> [What the exercise asks] Here the job is to repeat the listing exactly, but not the pictures in it.

------------------------------

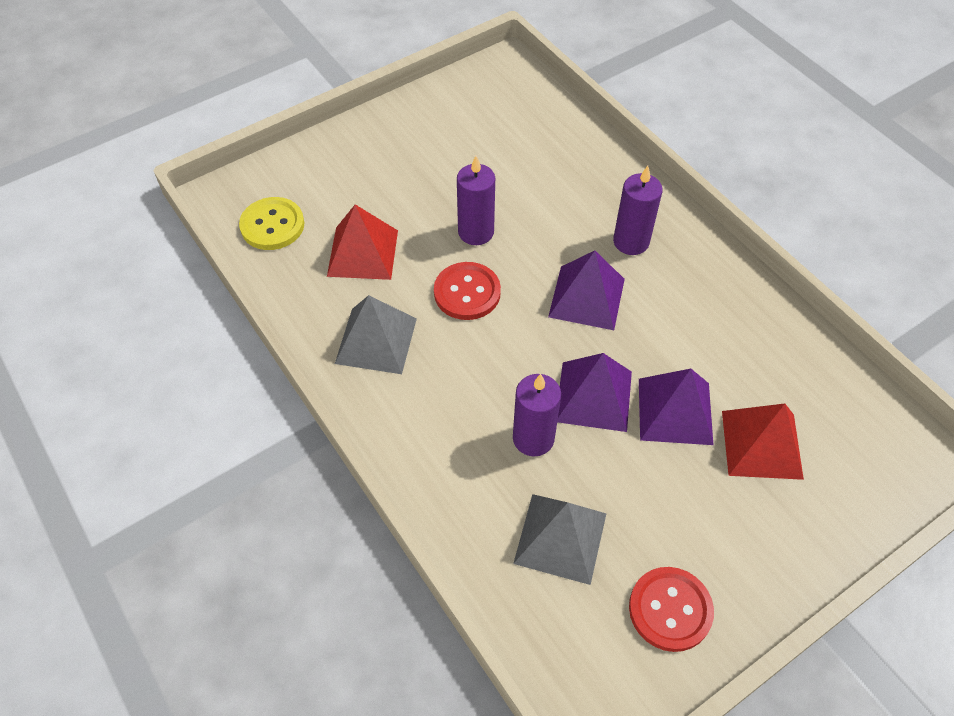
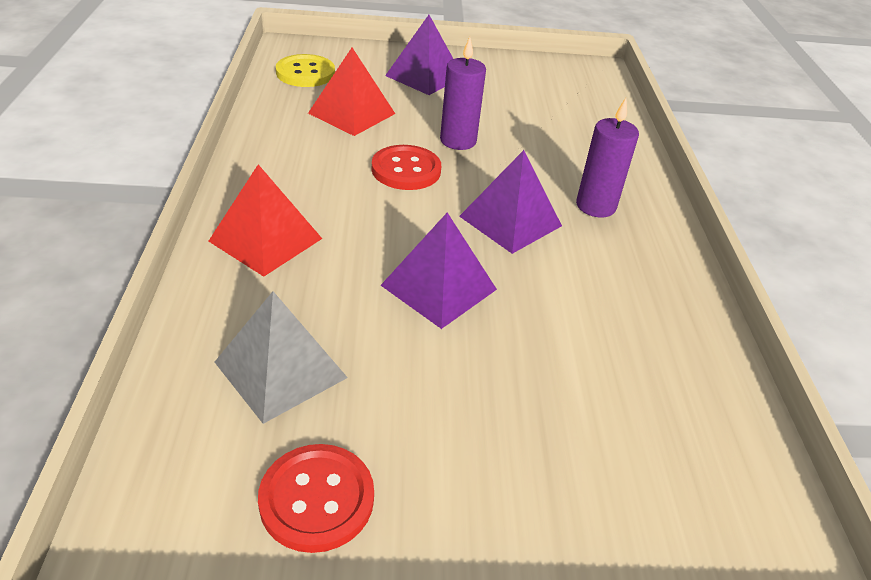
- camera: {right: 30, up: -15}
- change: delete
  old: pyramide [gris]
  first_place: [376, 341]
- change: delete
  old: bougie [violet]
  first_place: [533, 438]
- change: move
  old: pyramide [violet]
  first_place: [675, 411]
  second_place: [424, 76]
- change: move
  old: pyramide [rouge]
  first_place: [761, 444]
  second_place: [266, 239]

------------------------------

> [Response below]
- camera: {right: 30, up: -15}
- change: delete
  old: pyramide [gris]
  first_place: [376, 341]
- change: delete
  old: bougie [violet]
  first_place: [533, 438]
- change: move
  old: pyramide [violet]
  first_place: [675, 411]
  second_place: [424, 76]
- change: move
  old: pyramide [rouge]
  first_place: [761, 444]
  second_place: [266, 239]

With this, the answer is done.